**PROVIDED DATA:**

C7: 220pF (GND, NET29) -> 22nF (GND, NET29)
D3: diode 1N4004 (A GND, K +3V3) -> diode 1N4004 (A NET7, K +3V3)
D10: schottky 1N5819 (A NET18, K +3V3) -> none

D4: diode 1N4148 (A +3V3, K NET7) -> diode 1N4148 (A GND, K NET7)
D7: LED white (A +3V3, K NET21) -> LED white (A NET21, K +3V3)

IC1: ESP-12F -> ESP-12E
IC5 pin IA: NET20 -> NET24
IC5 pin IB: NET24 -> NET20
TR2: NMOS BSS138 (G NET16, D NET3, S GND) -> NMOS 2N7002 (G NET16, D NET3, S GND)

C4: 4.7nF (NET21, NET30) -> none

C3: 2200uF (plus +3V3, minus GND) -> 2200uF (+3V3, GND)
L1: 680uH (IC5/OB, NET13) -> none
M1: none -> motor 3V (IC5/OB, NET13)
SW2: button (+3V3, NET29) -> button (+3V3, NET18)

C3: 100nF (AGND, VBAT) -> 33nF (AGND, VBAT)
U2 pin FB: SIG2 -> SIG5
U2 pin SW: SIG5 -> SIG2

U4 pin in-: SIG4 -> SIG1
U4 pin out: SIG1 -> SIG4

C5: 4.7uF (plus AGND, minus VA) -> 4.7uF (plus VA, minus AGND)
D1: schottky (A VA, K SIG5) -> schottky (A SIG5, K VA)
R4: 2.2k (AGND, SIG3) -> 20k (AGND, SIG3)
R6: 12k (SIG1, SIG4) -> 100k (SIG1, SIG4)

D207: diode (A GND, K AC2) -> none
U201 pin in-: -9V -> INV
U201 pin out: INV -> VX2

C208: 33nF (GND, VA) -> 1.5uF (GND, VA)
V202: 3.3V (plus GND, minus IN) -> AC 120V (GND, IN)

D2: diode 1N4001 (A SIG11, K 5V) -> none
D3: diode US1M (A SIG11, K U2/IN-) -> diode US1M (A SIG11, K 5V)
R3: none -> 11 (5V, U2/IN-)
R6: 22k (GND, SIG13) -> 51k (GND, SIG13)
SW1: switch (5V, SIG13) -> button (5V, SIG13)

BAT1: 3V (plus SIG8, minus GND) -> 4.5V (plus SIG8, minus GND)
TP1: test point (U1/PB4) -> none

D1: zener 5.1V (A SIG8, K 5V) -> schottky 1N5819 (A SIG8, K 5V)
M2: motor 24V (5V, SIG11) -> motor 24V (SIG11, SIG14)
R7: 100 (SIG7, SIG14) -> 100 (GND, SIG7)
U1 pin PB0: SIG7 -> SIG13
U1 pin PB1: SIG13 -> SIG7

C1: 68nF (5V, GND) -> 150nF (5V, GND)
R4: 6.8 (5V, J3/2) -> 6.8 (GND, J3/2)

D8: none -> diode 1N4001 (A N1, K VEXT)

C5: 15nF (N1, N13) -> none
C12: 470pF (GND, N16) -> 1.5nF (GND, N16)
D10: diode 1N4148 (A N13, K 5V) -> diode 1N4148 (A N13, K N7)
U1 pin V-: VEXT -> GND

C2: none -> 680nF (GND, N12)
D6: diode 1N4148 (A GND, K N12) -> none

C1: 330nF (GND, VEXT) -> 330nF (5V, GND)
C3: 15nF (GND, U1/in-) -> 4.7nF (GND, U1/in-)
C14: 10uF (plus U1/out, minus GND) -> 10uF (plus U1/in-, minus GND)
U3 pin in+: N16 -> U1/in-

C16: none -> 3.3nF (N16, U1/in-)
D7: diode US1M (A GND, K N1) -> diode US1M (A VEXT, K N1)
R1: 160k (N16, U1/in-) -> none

**ACTIVITY:** Each line of the listing that contains the word "AGND" must be copied.

**RESULT FOR THIS TASK:**
C3: 100nF (AGND, VBAT) -> 33nF (AGND, VBAT)
C5: 4.7uF (plus AGND, minus VA) -> 4.7uF (plus VA, minus AGND)
R4: 2.2k (AGND, SIG3) -> 20k (AGND, SIG3)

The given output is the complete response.